* **WHAT IS BEING ASKED**: Only a slice of the listing below is wanted. Retype the lines from the one containing "(584, 322) = (580, 257): pink" through the one containing "(357, 239) = (161, 463): none", exactly, both ends included.

* **STUDY MATERIAL**:
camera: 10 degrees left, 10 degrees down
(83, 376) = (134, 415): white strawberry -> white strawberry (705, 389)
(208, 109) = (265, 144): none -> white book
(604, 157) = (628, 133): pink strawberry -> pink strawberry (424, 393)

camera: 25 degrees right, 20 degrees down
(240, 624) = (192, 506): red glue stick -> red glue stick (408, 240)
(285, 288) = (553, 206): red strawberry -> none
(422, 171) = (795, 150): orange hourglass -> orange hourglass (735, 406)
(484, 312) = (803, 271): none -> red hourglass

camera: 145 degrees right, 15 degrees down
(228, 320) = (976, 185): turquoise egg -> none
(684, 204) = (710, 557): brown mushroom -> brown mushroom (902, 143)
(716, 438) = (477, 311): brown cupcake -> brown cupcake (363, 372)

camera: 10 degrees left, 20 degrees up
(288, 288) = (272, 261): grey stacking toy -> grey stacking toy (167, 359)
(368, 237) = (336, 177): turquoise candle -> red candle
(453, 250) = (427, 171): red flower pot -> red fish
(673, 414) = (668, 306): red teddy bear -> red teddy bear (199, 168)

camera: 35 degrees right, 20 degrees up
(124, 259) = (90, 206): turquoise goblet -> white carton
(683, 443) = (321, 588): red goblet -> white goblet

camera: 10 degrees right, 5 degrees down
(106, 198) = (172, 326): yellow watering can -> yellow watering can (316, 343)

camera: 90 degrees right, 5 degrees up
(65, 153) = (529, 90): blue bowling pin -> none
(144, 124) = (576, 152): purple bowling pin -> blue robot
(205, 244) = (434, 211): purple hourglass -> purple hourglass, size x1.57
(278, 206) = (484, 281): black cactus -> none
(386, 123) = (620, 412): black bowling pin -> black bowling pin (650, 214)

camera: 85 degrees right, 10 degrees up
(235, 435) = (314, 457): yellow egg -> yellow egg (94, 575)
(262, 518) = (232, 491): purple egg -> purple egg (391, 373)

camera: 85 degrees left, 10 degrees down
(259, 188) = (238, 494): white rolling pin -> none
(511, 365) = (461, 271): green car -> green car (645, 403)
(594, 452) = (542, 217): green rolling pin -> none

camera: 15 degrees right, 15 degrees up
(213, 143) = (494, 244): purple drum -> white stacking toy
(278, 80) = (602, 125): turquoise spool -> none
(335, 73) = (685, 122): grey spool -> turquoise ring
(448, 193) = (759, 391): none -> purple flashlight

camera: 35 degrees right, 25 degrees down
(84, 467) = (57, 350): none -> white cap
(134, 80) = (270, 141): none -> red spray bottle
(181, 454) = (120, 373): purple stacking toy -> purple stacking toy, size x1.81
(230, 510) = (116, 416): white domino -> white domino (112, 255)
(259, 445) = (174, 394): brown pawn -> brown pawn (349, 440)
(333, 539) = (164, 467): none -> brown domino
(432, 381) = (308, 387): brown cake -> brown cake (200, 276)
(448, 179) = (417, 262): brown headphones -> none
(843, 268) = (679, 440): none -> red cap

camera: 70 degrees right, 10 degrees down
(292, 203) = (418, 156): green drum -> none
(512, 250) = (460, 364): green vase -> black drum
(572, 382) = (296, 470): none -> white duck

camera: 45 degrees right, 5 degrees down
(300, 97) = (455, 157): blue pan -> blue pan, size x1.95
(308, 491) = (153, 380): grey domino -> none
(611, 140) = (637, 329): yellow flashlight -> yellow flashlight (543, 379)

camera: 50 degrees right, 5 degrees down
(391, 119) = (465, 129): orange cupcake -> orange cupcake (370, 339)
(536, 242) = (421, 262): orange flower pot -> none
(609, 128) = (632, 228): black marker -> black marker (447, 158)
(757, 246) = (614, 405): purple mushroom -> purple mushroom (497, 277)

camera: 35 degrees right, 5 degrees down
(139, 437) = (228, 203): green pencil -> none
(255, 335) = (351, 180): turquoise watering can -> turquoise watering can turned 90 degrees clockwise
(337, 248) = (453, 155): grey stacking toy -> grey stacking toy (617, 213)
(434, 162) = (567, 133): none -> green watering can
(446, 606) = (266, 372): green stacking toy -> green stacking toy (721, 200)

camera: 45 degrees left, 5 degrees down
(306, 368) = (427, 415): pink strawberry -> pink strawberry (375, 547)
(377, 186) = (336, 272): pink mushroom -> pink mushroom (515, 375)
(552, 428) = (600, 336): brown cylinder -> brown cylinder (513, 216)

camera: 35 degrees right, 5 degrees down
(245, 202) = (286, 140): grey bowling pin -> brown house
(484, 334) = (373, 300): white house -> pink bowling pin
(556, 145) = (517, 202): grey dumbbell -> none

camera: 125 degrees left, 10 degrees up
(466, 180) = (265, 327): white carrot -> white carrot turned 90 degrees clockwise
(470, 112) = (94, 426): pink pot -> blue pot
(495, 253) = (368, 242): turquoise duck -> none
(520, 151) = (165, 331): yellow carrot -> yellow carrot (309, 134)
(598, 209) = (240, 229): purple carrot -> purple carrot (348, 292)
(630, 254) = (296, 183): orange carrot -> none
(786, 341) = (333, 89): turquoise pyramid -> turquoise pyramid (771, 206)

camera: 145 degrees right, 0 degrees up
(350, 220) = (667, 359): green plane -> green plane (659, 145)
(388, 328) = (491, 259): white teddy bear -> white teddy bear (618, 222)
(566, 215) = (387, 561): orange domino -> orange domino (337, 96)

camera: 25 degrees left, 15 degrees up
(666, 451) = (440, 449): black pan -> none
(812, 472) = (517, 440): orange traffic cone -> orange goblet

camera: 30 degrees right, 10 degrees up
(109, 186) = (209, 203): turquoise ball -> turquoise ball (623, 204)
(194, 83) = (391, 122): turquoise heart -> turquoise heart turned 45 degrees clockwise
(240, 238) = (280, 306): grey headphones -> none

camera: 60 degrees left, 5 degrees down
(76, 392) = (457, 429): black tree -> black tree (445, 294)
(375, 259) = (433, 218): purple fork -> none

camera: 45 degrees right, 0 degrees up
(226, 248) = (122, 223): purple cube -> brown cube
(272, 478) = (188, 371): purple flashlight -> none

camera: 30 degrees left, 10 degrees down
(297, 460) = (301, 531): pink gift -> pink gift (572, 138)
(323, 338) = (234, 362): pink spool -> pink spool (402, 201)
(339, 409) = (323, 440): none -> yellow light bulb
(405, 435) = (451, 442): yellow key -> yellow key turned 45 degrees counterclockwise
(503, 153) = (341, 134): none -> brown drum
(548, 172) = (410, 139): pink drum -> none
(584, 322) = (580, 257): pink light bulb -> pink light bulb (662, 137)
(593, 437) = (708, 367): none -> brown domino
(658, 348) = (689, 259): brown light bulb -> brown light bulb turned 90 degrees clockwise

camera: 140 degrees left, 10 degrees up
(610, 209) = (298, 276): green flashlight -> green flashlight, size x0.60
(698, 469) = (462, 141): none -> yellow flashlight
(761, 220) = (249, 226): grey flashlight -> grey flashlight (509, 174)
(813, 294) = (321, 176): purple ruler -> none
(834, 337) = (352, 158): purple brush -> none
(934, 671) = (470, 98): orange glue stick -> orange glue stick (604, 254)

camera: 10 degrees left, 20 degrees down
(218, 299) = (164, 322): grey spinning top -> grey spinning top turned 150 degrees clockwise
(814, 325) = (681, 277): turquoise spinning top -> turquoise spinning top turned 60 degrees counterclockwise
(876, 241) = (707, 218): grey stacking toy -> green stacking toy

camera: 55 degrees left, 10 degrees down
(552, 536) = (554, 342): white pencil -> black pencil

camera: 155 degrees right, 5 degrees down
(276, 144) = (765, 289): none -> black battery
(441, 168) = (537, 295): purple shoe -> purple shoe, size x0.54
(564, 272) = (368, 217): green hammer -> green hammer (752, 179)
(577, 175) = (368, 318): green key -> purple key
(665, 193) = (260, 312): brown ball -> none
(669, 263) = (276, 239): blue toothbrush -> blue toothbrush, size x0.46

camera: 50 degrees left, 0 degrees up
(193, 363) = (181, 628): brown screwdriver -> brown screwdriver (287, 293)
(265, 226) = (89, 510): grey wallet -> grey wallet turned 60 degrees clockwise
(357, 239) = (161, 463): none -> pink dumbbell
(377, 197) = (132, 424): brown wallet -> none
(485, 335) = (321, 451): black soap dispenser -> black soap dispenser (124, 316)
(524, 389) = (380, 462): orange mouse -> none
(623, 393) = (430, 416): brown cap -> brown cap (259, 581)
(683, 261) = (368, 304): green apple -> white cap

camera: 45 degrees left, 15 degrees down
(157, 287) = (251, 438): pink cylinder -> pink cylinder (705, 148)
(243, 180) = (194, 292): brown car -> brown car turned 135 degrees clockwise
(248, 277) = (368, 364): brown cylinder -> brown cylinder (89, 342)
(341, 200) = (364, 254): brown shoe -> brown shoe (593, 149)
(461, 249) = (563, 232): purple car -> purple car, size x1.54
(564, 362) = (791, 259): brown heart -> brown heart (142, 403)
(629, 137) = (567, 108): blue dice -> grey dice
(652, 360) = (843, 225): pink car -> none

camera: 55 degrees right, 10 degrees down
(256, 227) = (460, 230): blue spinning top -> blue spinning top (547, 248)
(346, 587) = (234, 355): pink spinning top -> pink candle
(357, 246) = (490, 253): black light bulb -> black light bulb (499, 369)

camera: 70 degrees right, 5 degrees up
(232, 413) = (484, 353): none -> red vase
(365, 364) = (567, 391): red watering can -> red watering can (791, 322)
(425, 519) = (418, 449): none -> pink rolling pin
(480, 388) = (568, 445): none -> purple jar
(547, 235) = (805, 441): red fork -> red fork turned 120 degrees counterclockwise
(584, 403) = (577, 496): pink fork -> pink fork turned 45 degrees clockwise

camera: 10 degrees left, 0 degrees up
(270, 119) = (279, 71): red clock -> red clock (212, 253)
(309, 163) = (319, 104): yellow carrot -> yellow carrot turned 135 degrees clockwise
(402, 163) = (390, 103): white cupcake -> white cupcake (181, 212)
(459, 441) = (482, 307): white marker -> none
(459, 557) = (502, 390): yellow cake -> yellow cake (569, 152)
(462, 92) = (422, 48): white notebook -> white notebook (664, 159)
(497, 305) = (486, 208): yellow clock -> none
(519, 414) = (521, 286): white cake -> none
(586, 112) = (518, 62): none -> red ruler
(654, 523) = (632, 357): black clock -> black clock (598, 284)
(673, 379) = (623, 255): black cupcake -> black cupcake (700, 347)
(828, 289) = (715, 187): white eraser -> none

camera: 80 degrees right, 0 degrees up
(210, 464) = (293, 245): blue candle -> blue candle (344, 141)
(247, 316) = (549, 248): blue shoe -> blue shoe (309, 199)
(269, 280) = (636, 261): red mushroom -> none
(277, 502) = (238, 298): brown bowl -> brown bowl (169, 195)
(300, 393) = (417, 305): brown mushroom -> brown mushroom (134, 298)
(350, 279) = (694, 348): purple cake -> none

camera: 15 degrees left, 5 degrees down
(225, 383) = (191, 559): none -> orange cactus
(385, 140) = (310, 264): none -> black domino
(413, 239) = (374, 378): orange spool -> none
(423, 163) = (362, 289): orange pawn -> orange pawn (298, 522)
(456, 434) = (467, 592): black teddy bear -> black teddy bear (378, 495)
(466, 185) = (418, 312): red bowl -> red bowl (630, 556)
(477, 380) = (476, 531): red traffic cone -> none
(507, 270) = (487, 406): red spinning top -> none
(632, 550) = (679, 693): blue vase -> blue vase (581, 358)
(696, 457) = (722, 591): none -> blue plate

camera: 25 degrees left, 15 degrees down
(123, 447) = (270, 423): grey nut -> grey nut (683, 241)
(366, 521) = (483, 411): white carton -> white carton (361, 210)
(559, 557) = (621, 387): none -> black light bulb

* **ANSWER TO THIS EXERCISE**:
(584, 322) = (580, 257): pink light bulb -> pink light bulb (662, 137)
(593, 437) = (708, 367): none -> brown domino
(658, 348) = (689, 259): brown light bulb -> brown light bulb turned 90 degrees clockwise

camera: 140 degrees left, 10 degrees up
(610, 209) = (298, 276): green flashlight -> green flashlight, size x0.60
(698, 469) = (462, 141): none -> yellow flashlight
(761, 220) = (249, 226): grey flashlight -> grey flashlight (509, 174)
(813, 294) = (321, 176): purple ruler -> none
(834, 337) = (352, 158): purple brush -> none
(934, 671) = (470, 98): orange glue stick -> orange glue stick (604, 254)

camera: 10 degrees left, 20 degrees down
(218, 299) = (164, 322): grey spinning top -> grey spinning top turned 150 degrees clockwise
(814, 325) = (681, 277): turquoise spinning top -> turquoise spinning top turned 60 degrees counterclockwise
(876, 241) = (707, 218): grey stacking toy -> green stacking toy

camera: 55 degrees left, 10 degrees down
(552, 536) = (554, 342): white pencil -> black pencil

camera: 155 degrees right, 5 degrees down
(276, 144) = (765, 289): none -> black battery
(441, 168) = (537, 295): purple shoe -> purple shoe, size x0.54
(564, 272) = (368, 217): green hammer -> green hammer (752, 179)
(577, 175) = (368, 318): green key -> purple key
(665, 193) = (260, 312): brown ball -> none
(669, 263) = (276, 239): blue toothbrush -> blue toothbrush, size x0.46

camera: 50 degrees left, 0 degrees up
(193, 363) = (181, 628): brown screwdriver -> brown screwdriver (287, 293)
(265, 226) = (89, 510): grey wallet -> grey wallet turned 60 degrees clockwise
(357, 239) = (161, 463): none -> pink dumbbell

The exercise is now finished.